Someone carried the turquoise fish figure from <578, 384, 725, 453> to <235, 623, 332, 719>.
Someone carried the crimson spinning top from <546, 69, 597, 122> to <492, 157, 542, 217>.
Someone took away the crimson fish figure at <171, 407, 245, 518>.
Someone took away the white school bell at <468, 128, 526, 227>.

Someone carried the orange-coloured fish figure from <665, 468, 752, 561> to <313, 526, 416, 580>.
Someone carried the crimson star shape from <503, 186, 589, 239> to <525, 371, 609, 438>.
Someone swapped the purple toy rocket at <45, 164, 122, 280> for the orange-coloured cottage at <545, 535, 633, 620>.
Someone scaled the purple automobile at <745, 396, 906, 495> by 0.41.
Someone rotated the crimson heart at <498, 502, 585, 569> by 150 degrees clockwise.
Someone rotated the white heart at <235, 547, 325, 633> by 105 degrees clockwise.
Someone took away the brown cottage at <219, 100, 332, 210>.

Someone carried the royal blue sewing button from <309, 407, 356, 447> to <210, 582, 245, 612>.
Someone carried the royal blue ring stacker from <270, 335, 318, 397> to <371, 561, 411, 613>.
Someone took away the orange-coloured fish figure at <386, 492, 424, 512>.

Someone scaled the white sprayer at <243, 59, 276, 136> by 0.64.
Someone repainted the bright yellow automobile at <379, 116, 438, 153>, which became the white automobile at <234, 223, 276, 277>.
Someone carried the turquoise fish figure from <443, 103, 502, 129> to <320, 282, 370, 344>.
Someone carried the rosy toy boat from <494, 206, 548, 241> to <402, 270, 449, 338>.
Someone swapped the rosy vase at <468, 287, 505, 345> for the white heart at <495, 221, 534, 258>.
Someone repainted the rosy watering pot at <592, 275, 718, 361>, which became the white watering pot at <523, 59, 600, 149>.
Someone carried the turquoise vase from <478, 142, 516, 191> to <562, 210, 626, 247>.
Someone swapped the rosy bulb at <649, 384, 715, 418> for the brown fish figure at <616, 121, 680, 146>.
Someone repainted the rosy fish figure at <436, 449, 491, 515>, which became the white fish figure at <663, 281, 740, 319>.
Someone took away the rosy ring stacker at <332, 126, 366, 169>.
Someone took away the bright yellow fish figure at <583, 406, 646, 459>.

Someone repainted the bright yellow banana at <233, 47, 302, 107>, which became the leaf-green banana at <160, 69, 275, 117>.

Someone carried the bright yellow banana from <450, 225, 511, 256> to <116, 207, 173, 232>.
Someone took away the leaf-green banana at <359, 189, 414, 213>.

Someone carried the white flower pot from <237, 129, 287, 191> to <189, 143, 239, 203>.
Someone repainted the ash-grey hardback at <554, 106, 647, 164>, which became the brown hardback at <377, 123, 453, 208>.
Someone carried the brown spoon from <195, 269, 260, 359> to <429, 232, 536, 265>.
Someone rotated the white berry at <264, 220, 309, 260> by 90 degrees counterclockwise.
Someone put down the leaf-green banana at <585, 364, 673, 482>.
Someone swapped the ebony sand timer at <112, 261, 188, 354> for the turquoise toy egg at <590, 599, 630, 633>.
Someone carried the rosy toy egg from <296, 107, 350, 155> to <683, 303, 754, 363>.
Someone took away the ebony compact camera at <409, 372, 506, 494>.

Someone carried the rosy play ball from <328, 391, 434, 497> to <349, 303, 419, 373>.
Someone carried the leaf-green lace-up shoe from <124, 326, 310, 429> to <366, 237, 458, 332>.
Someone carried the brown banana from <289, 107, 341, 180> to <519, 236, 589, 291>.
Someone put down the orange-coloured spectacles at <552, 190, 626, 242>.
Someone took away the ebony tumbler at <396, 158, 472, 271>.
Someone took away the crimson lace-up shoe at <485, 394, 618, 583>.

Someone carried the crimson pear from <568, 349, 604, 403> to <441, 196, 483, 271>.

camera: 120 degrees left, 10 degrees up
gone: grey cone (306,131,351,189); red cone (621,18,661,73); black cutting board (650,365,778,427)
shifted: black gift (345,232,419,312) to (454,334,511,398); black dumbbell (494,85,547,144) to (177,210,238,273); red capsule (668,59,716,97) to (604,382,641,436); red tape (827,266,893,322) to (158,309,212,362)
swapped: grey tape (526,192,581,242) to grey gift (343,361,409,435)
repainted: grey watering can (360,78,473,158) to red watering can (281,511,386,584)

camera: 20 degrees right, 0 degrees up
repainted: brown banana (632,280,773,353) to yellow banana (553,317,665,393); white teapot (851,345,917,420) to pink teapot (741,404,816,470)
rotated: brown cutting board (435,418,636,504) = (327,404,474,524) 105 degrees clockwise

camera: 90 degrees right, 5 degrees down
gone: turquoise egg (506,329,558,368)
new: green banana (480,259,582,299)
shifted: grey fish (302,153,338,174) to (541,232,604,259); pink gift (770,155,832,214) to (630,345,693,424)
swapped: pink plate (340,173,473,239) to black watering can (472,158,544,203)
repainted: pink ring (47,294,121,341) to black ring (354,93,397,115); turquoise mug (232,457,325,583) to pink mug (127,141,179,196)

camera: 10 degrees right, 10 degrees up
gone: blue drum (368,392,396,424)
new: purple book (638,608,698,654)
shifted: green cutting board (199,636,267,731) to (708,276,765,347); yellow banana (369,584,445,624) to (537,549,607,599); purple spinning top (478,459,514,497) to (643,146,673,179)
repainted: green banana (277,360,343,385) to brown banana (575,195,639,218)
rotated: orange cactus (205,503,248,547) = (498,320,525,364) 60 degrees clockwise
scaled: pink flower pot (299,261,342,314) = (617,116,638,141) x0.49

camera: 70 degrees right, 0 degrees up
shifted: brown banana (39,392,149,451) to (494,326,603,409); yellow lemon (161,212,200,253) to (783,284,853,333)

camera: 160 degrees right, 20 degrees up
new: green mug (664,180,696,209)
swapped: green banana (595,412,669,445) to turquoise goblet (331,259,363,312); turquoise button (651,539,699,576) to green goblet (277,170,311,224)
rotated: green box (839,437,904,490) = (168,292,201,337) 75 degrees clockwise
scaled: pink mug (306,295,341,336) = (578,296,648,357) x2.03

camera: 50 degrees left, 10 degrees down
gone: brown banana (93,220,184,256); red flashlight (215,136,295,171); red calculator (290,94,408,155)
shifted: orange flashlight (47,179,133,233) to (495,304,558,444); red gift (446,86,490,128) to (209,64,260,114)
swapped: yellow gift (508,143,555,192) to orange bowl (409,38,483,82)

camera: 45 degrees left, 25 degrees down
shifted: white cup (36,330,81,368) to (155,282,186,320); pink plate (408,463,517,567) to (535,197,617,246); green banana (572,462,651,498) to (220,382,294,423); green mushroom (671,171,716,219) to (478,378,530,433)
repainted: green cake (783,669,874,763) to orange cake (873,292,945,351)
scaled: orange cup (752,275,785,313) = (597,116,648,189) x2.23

========================================

- _EXERCISE PROMPT_
Could you restate the listing above word for word, leaving nothing out?

- _EXPECTED OUTPUT_
Someone carried the turquoise fish figure from <578, 384, 725, 453> to <235, 623, 332, 719>.
Someone carried the crimson spinning top from <546, 69, 597, 122> to <492, 157, 542, 217>.
Someone took away the crimson fish figure at <171, 407, 245, 518>.
Someone took away the white school bell at <468, 128, 526, 227>.

Someone carried the orange-coloured fish figure from <665, 468, 752, 561> to <313, 526, 416, 580>.
Someone carried the crimson star shape from <503, 186, 589, 239> to <525, 371, 609, 438>.
Someone swapped the purple toy rocket at <45, 164, 122, 280> for the orange-coloured cottage at <545, 535, 633, 620>.
Someone scaled the purple automobile at <745, 396, 906, 495> by 0.41.
Someone rotated the crimson heart at <498, 502, 585, 569> by 150 degrees clockwise.
Someone rotated the white heart at <235, 547, 325, 633> by 105 degrees clockwise.
Someone took away the brown cottage at <219, 100, 332, 210>.

Someone carried the royal blue sewing button from <309, 407, 356, 447> to <210, 582, 245, 612>.
Someone carried the royal blue ring stacker from <270, 335, 318, 397> to <371, 561, 411, 613>.
Someone took away the orange-coloured fish figure at <386, 492, 424, 512>.

Someone scaled the white sprayer at <243, 59, 276, 136> by 0.64.
Someone repainted the bright yellow automobile at <379, 116, 438, 153>, which became the white automobile at <234, 223, 276, 277>.
Someone carried the turquoise fish figure from <443, 103, 502, 129> to <320, 282, 370, 344>.
Someone carried the rosy toy boat from <494, 206, 548, 241> to <402, 270, 449, 338>.
Someone swapped the rosy vase at <468, 287, 505, 345> for the white heart at <495, 221, 534, 258>.
Someone repainted the rosy watering pot at <592, 275, 718, 361>, which became the white watering pot at <523, 59, 600, 149>.
Someone carried the turquoise vase from <478, 142, 516, 191> to <562, 210, 626, 247>.
Someone swapped the rosy bulb at <649, 384, 715, 418> for the brown fish figure at <616, 121, 680, 146>.
Someone repainted the rosy fish figure at <436, 449, 491, 515>, which became the white fish figure at <663, 281, 740, 319>.
Someone took away the rosy ring stacker at <332, 126, 366, 169>.
Someone took away the bright yellow fish figure at <583, 406, 646, 459>.

Someone repainted the bright yellow banana at <233, 47, 302, 107>, which became the leaf-green banana at <160, 69, 275, 117>.

Someone carried the bright yellow banana from <450, 225, 511, 256> to <116, 207, 173, 232>.
Someone took away the leaf-green banana at <359, 189, 414, 213>.

Someone carried the white flower pot from <237, 129, 287, 191> to <189, 143, 239, 203>.
Someone repainted the ash-grey hardback at <554, 106, 647, 164>, which became the brown hardback at <377, 123, 453, 208>.
Someone carried the brown spoon from <195, 269, 260, 359> to <429, 232, 536, 265>.
Someone rotated the white berry at <264, 220, 309, 260> by 90 degrees counterclockwise.
Someone put down the leaf-green banana at <585, 364, 673, 482>.
Someone swapped the ebony sand timer at <112, 261, 188, 354> for the turquoise toy egg at <590, 599, 630, 633>.
Someone carried the rosy toy egg from <296, 107, 350, 155> to <683, 303, 754, 363>.
Someone took away the ebony compact camera at <409, 372, 506, 494>.

Someone carried the rosy play ball from <328, 391, 434, 497> to <349, 303, 419, 373>.
Someone carried the leaf-green lace-up shoe from <124, 326, 310, 429> to <366, 237, 458, 332>.
Someone carried the brown banana from <289, 107, 341, 180> to <519, 236, 589, 291>.
Someone put down the orange-coloured spectacles at <552, 190, 626, 242>.
Someone took away the ebony tumbler at <396, 158, 472, 271>.
Someone took away the crimson lace-up shoe at <485, 394, 618, 583>.

Someone carried the crimson pear from <568, 349, 604, 403> to <441, 196, 483, 271>.

camera: 120 degrees left, 10 degrees up
gone: grey cone (306,131,351,189); red cone (621,18,661,73); black cutting board (650,365,778,427)
shifted: black gift (345,232,419,312) to (454,334,511,398); black dumbbell (494,85,547,144) to (177,210,238,273); red capsule (668,59,716,97) to (604,382,641,436); red tape (827,266,893,322) to (158,309,212,362)
swapped: grey tape (526,192,581,242) to grey gift (343,361,409,435)
repainted: grey watering can (360,78,473,158) to red watering can (281,511,386,584)

camera: 20 degrees right, 0 degrees up
repainted: brown banana (632,280,773,353) to yellow banana (553,317,665,393); white teapot (851,345,917,420) to pink teapot (741,404,816,470)
rotated: brown cutting board (435,418,636,504) = (327,404,474,524) 105 degrees clockwise

camera: 90 degrees right, 5 degrees down
gone: turquoise egg (506,329,558,368)
new: green banana (480,259,582,299)
shifted: grey fish (302,153,338,174) to (541,232,604,259); pink gift (770,155,832,214) to (630,345,693,424)
swapped: pink plate (340,173,473,239) to black watering can (472,158,544,203)
repainted: pink ring (47,294,121,341) to black ring (354,93,397,115); turquoise mug (232,457,325,583) to pink mug (127,141,179,196)

camera: 10 degrees right, 10 degrees up
gone: blue drum (368,392,396,424)
new: purple book (638,608,698,654)
shifted: green cutting board (199,636,267,731) to (708,276,765,347); yellow banana (369,584,445,624) to (537,549,607,599); purple spinning top (478,459,514,497) to (643,146,673,179)
repainted: green banana (277,360,343,385) to brown banana (575,195,639,218)
rotated: orange cactus (205,503,248,547) = (498,320,525,364) 60 degrees clockwise
scaled: pink flower pot (299,261,342,314) = (617,116,638,141) x0.49

camera: 70 degrees right, 0 degrees up
shifted: brown banana (39,392,149,451) to (494,326,603,409); yellow lemon (161,212,200,253) to (783,284,853,333)

camera: 160 degrees right, 20 degrees up
new: green mug (664,180,696,209)
swapped: green banana (595,412,669,445) to turquoise goblet (331,259,363,312); turquoise button (651,539,699,576) to green goblet (277,170,311,224)
rotated: green box (839,437,904,490) = (168,292,201,337) 75 degrees clockwise
scaled: pink mug (306,295,341,336) = (578,296,648,357) x2.03

camera: 50 degrees left, 10 degrees down
gone: brown banana (93,220,184,256); red flashlight (215,136,295,171); red calculator (290,94,408,155)
shifted: orange flashlight (47,179,133,233) to (495,304,558,444); red gift (446,86,490,128) to (209,64,260,114)
swapped: yellow gift (508,143,555,192) to orange bowl (409,38,483,82)

camera: 45 degrees left, 25 degrees down
shifted: white cup (36,330,81,368) to (155,282,186,320); pink plate (408,463,517,567) to (535,197,617,246); green banana (572,462,651,498) to (220,382,294,423); green mushroom (671,171,716,219) to (478,378,530,433)
repainted: green cake (783,669,874,763) to orange cake (873,292,945,351)
scaled: orange cup (752,275,785,313) = (597,116,648,189) x2.23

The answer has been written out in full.